*Instruction:* Your job is to report every line of the entries that has "turquoise".

*Given entries:*

Start of Block

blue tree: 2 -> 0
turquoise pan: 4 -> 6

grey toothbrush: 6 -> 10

End of Block
Start of Block

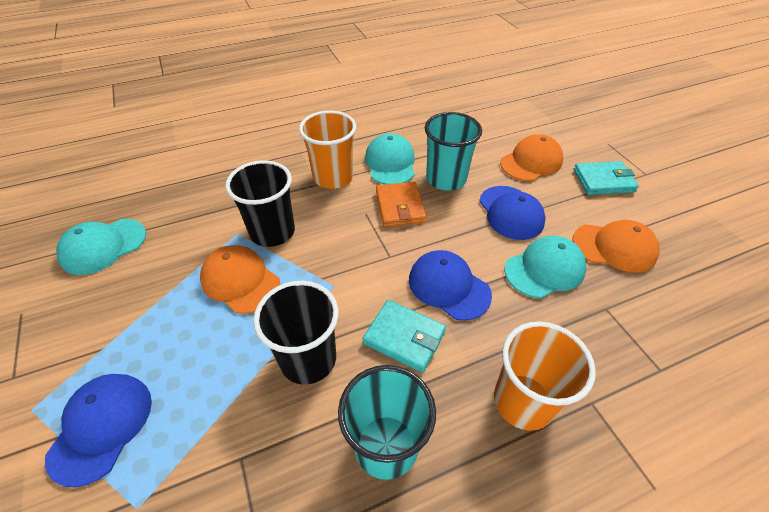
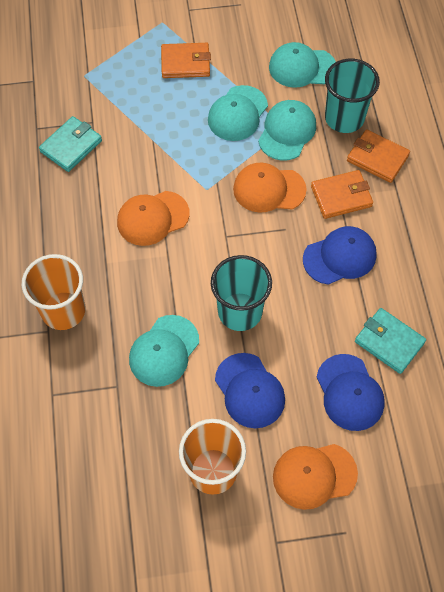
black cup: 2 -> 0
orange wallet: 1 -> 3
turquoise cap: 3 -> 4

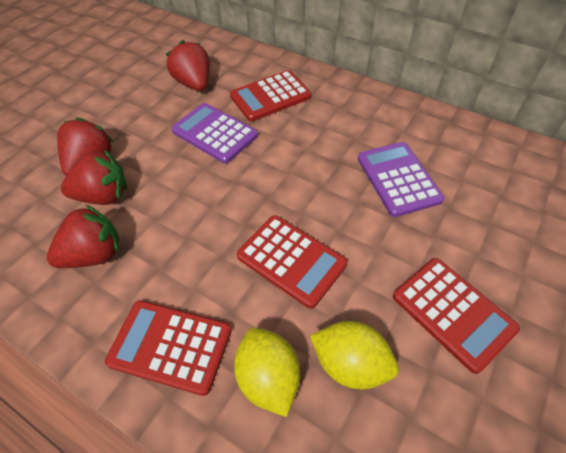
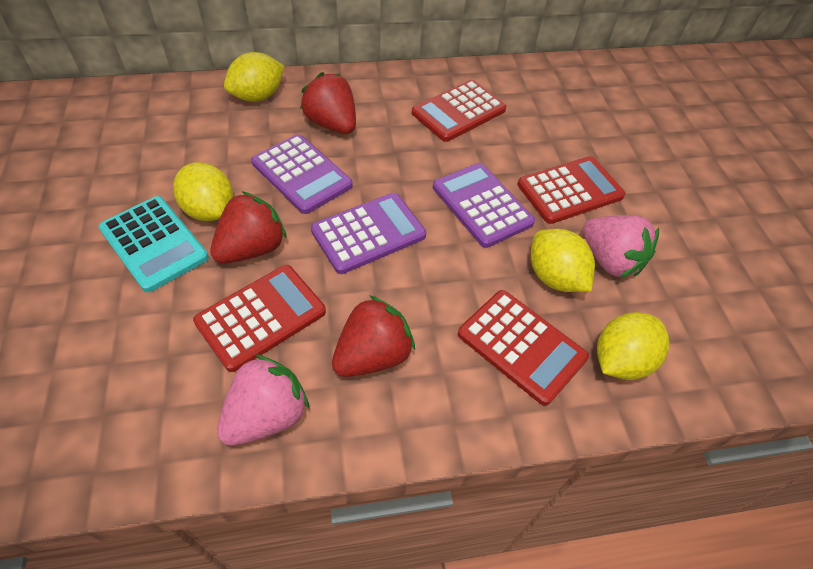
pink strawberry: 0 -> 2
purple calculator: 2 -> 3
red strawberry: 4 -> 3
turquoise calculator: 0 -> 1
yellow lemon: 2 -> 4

End of Block
Start of Block

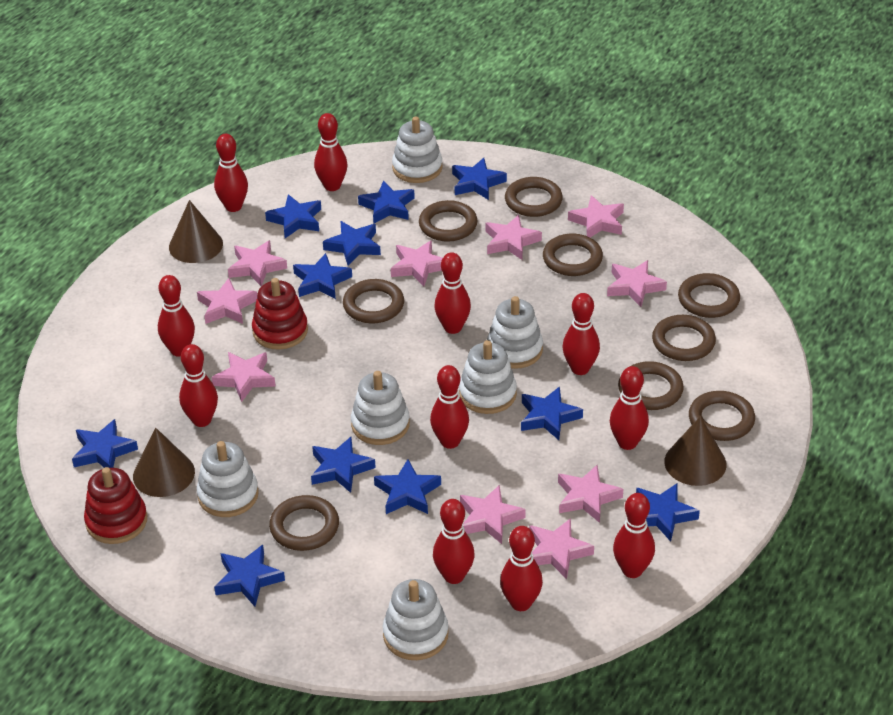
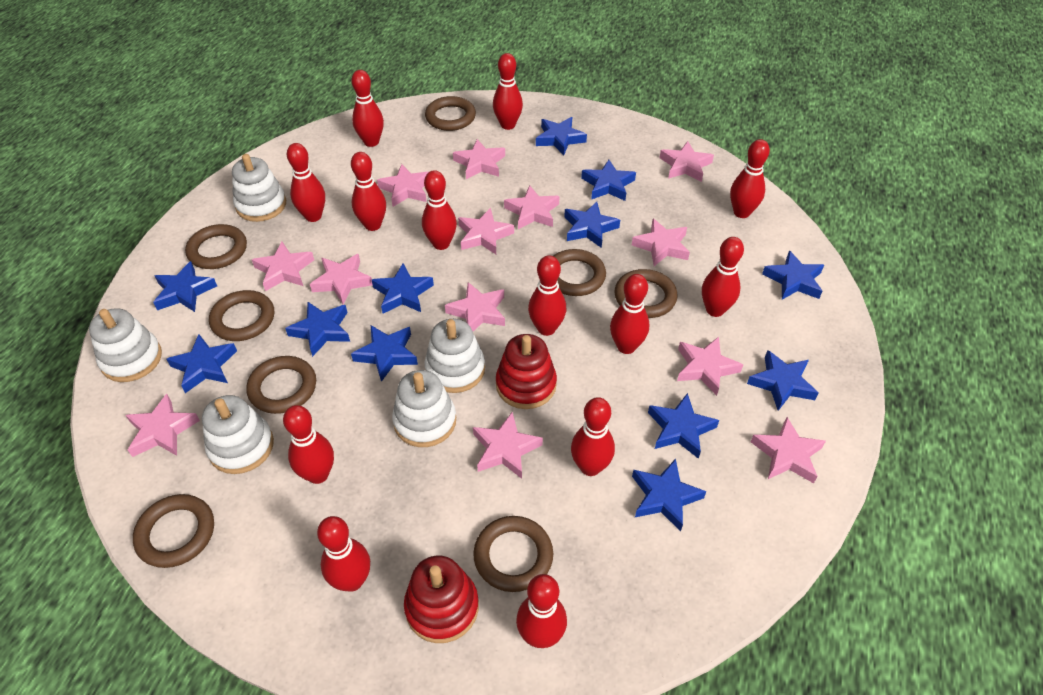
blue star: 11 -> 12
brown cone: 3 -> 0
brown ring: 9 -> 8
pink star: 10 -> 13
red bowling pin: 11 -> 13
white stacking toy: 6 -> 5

End of Block

*Solution to this exercise:*
turquoise pan: 4 -> 6
turquoise cap: 3 -> 4
turquoise calculator: 0 -> 1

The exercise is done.